(INFORMATION SHOWN begins)

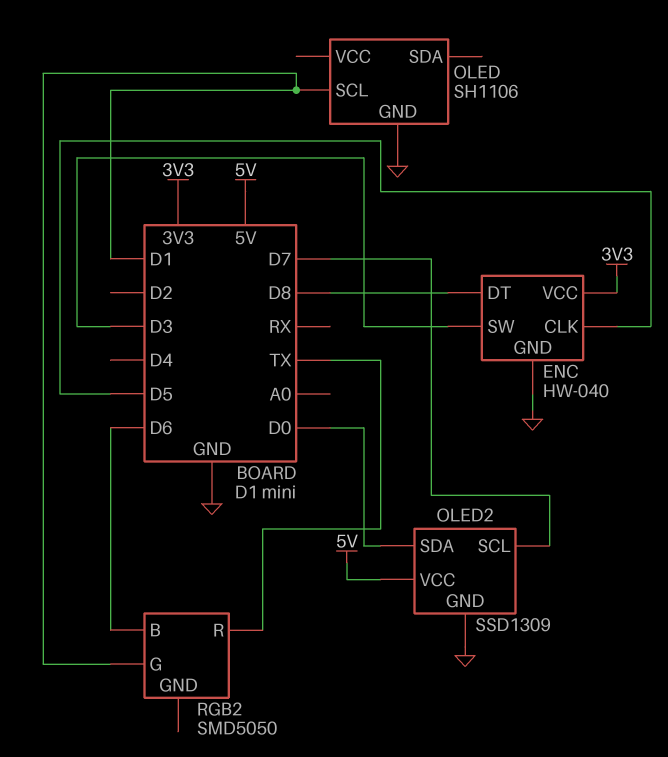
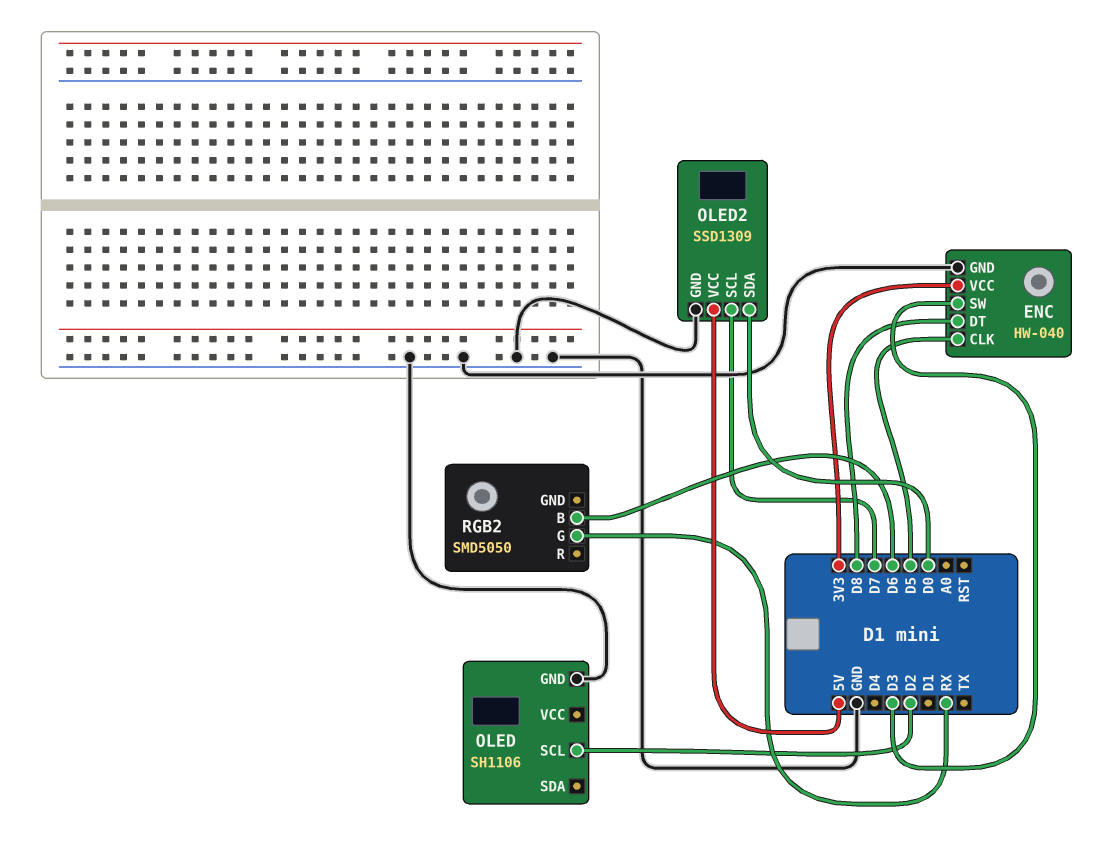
OLED pin SCL: D1 -> D2
RGB2 pin G: D1 -> RX
RGB2 pin R: TX -> none

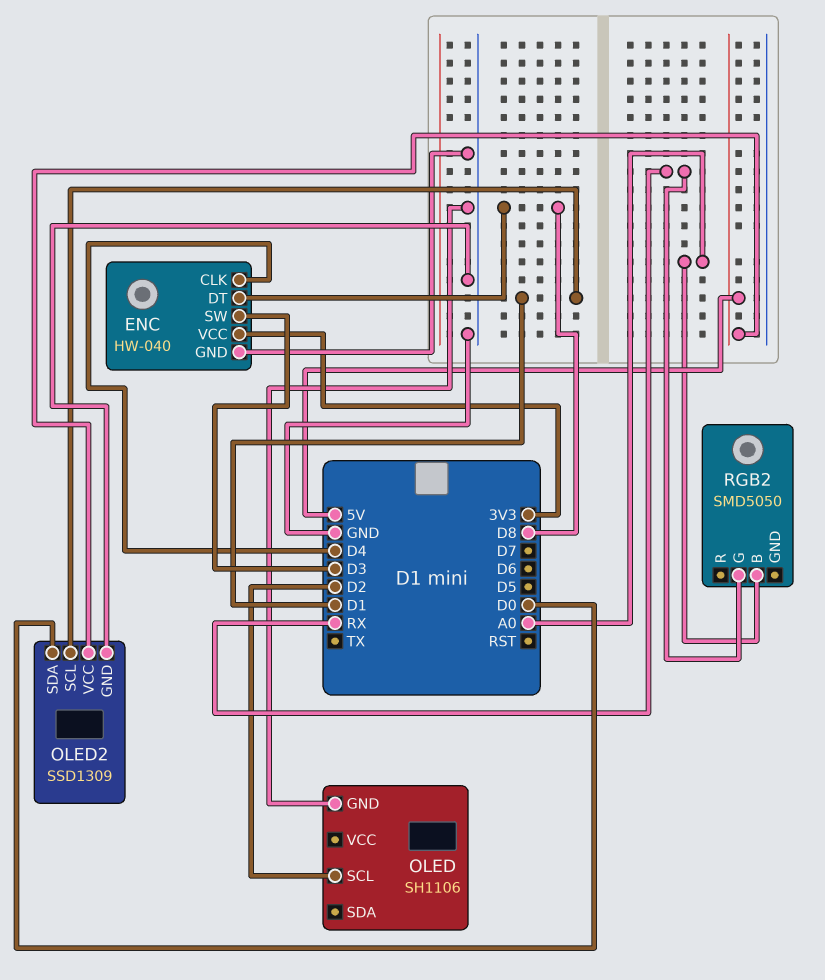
ENC pin CLK: D5 -> D4
OLED2 pin SCL: D7 -> D1
RGB2 pin B: D6 -> A0

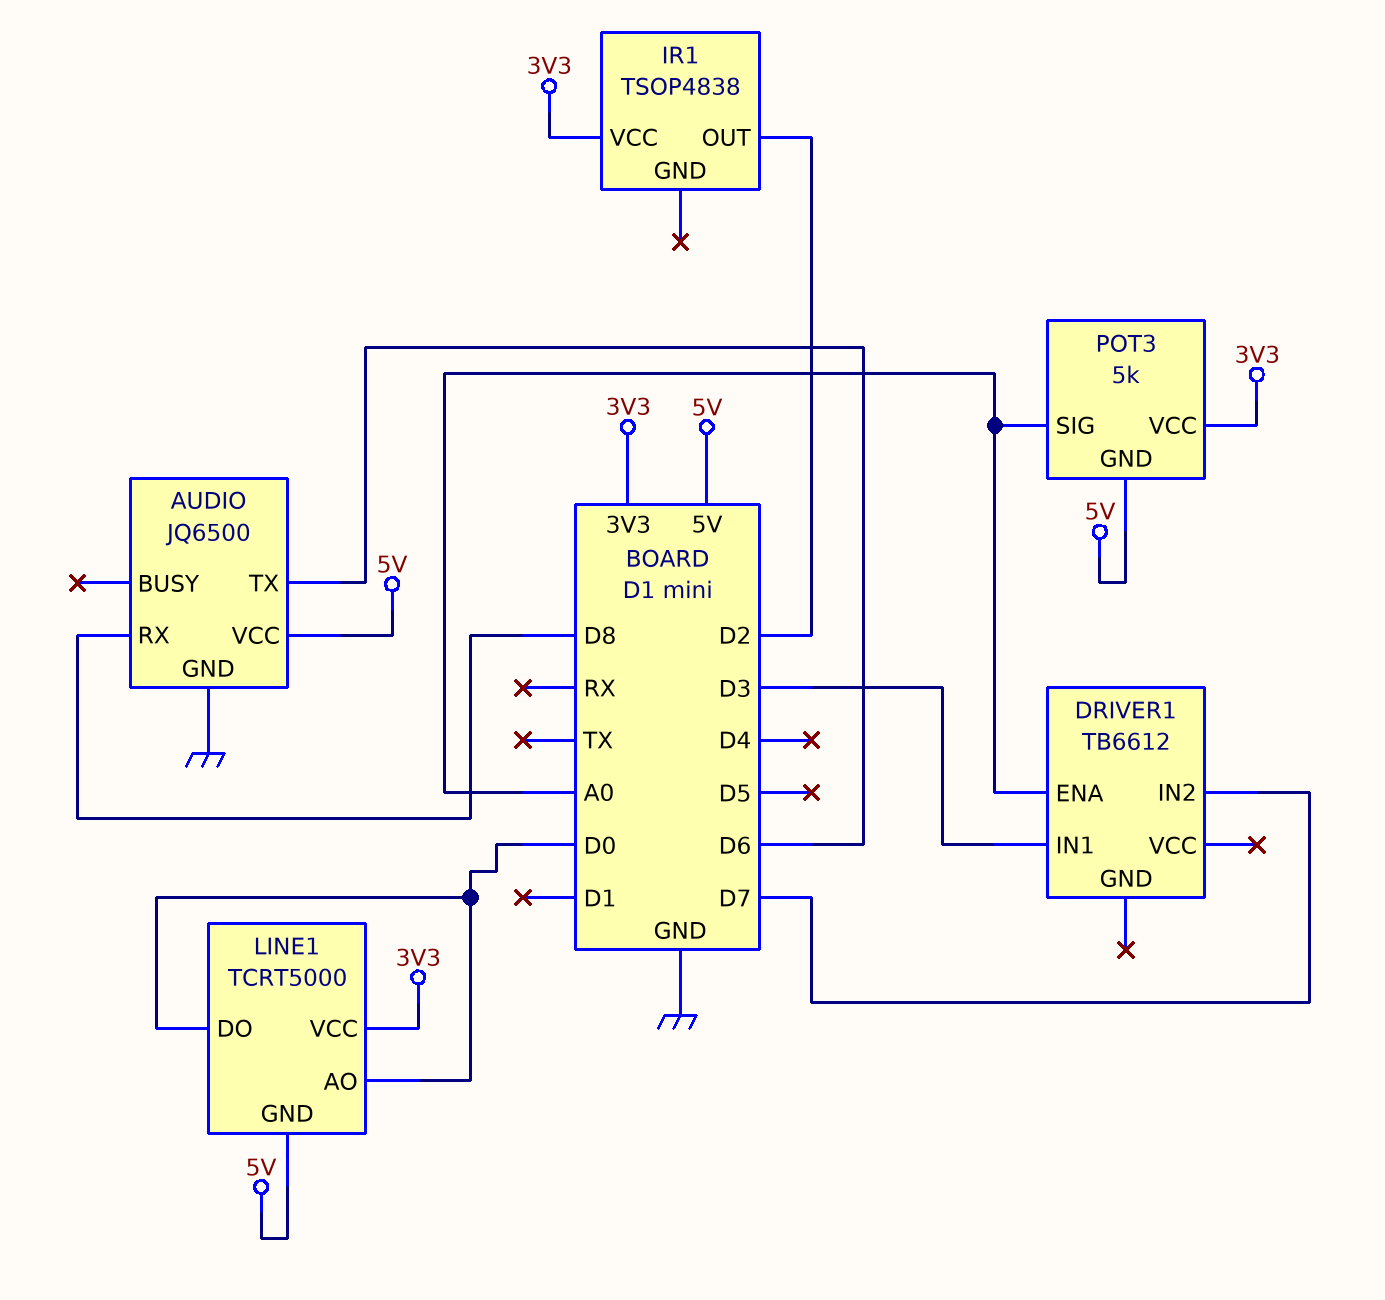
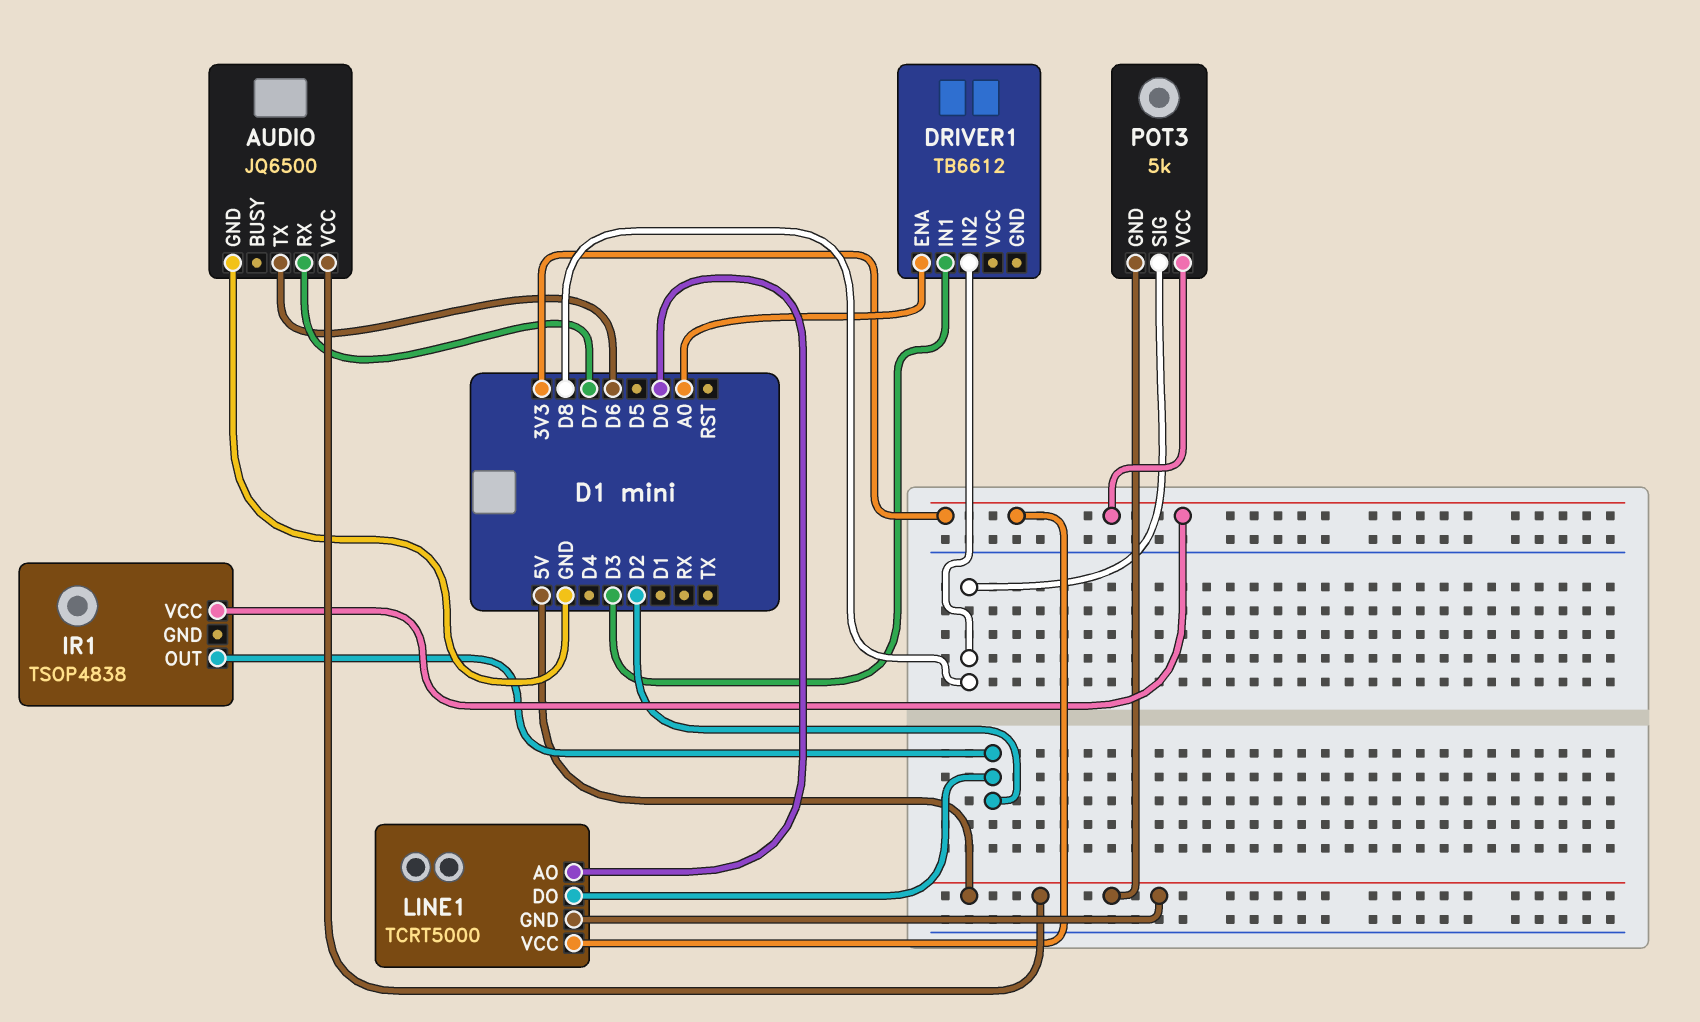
AUDIO pin RX: D8 -> D7
DRIVER1 pin IN2: D7 -> D8
LINE1 pin DO: D0 -> D2
POT3 pin SIG: A0 -> D8

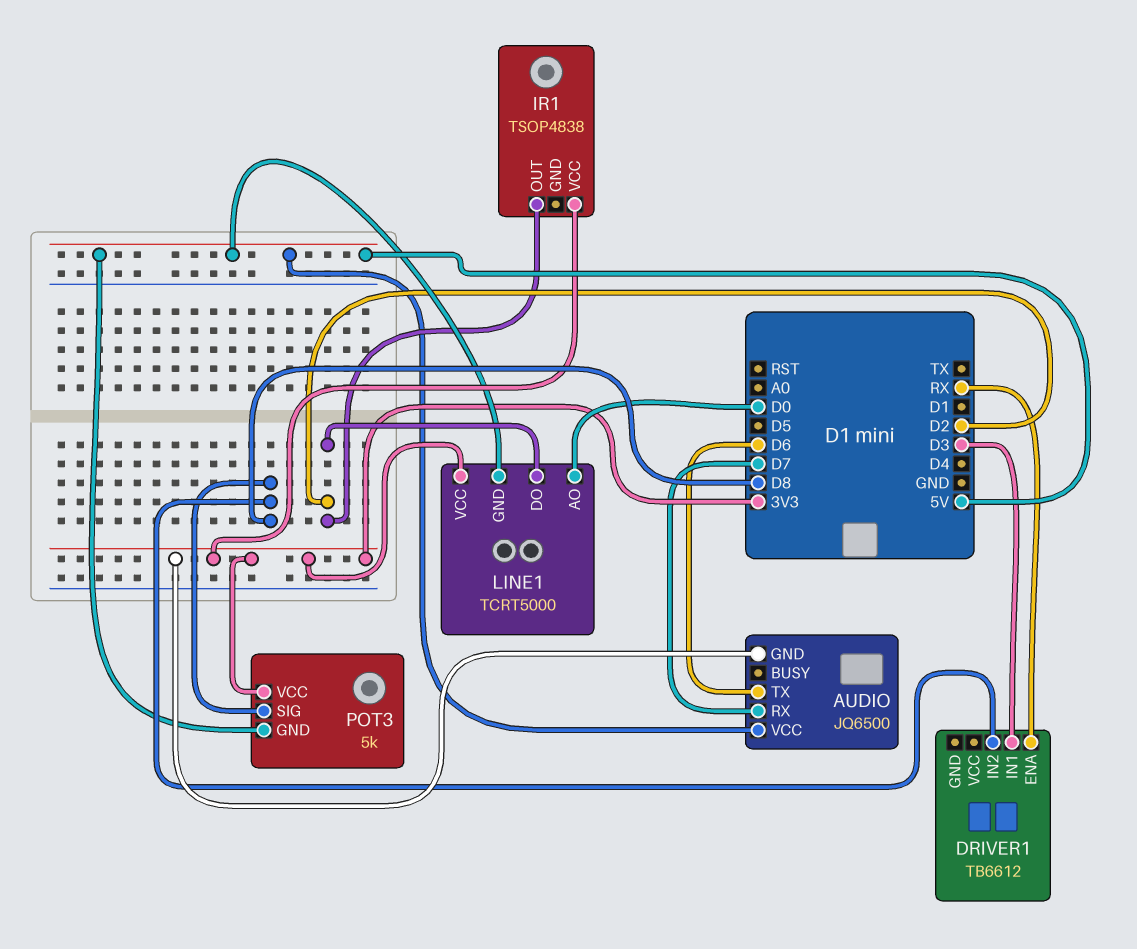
AUDIO pin GND: GND -> 3V3
DRIVER1 pin ENA: A0 -> RX

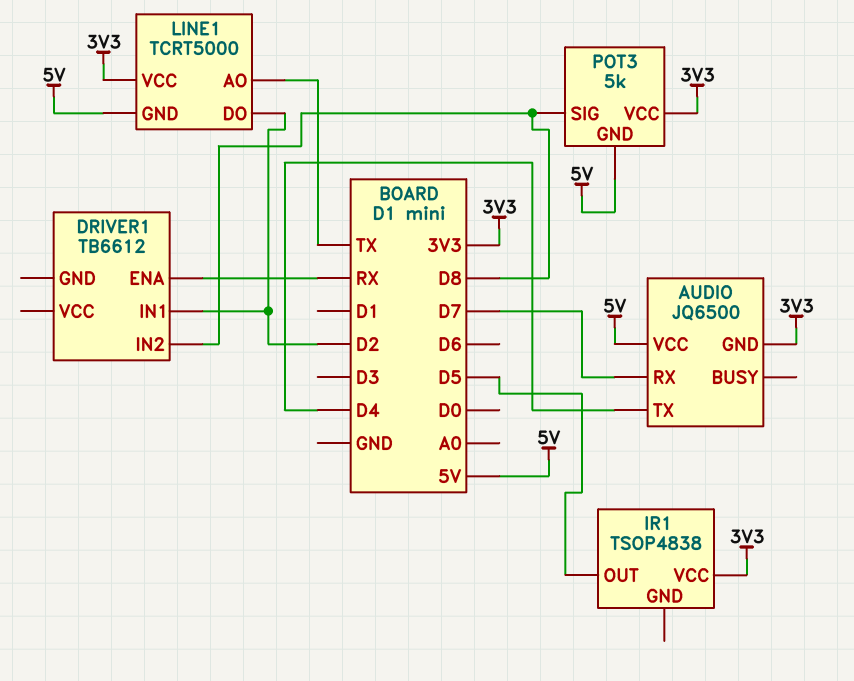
AUDIO pin TX: D6 -> D4
DRIVER1 pin IN1: D3 -> D2
IR1 pin OUT: D2 -> D5
LINE1 pin AO: D0 -> TX

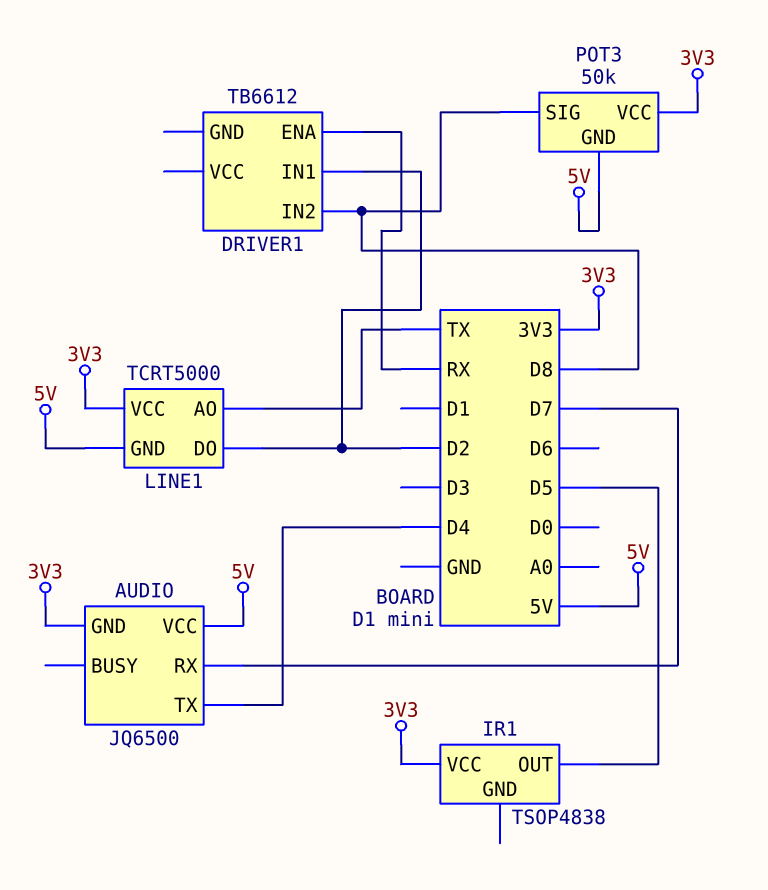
POT3: 5k -> 50k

(INFORMATION SHOWN ends)

Leaving out the pictures, please transcribe exactly the lines from the one that holds "OLED2 pin SCL: D7 -> D1" through the last line of the entries above, both included.

__RESULT OF THIS EXERCISE__:
OLED2 pin SCL: D7 -> D1
RGB2 pin B: D6 -> A0

AUDIO pin RX: D8 -> D7
DRIVER1 pin IN2: D7 -> D8
LINE1 pin DO: D0 -> D2
POT3 pin SIG: A0 -> D8

AUDIO pin GND: GND -> 3V3
DRIVER1 pin ENA: A0 -> RX

AUDIO pin TX: D6 -> D4
DRIVER1 pin IN1: D3 -> D2
IR1 pin OUT: D2 -> D5
LINE1 pin AO: D0 -> TX

POT3: 5k -> 50k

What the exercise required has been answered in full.